- _WORK REQUEST_
Search the entries for the word "lime" and report each line that has it.

MATERIAL FOR THIS EXERCISE Block Start

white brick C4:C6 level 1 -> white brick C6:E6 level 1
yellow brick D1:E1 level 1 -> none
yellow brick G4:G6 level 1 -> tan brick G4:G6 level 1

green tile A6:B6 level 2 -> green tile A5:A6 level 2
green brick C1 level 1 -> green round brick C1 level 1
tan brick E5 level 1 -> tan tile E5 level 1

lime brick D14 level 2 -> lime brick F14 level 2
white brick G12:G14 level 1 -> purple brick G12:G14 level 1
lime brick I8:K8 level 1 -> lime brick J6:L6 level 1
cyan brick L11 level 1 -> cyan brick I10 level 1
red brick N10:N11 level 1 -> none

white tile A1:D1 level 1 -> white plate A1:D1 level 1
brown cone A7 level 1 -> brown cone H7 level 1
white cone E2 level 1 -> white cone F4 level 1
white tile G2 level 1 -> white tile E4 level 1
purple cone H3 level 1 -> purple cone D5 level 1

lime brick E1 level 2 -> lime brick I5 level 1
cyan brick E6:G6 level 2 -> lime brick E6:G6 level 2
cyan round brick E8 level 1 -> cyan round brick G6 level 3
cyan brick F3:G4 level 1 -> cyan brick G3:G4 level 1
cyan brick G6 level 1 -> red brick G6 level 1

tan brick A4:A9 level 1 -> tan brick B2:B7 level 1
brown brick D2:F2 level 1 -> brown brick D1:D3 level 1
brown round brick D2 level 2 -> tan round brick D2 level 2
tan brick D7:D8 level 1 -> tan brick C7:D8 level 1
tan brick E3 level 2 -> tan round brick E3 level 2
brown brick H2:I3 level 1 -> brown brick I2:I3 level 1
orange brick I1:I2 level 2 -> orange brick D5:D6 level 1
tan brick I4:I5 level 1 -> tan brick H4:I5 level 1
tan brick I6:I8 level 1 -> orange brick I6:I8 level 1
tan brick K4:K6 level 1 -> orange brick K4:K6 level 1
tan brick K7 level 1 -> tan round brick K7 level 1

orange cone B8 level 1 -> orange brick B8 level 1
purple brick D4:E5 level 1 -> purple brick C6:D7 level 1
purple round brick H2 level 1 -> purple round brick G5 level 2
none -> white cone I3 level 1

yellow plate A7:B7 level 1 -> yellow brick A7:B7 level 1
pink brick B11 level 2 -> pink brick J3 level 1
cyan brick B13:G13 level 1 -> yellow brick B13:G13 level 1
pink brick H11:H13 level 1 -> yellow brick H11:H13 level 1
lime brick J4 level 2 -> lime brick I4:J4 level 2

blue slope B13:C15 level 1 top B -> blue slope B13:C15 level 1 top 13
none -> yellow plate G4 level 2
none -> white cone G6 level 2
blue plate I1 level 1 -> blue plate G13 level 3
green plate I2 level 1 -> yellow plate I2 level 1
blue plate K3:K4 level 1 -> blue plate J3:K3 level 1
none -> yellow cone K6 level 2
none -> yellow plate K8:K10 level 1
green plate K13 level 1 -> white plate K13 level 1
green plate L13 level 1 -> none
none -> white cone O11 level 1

MATERIAL FOR THIS EXERCISE Block End

- _EXERCISE OUTPUT_
lime brick D14 level 2 -> lime brick F14 level 2
lime brick I8:K8 level 1 -> lime brick J6:L6 level 1
lime brick E1 level 2 -> lime brick I5 level 1
cyan brick E6:G6 level 2 -> lime brick E6:G6 level 2
lime brick J4 level 2 -> lime brick I4:J4 level 2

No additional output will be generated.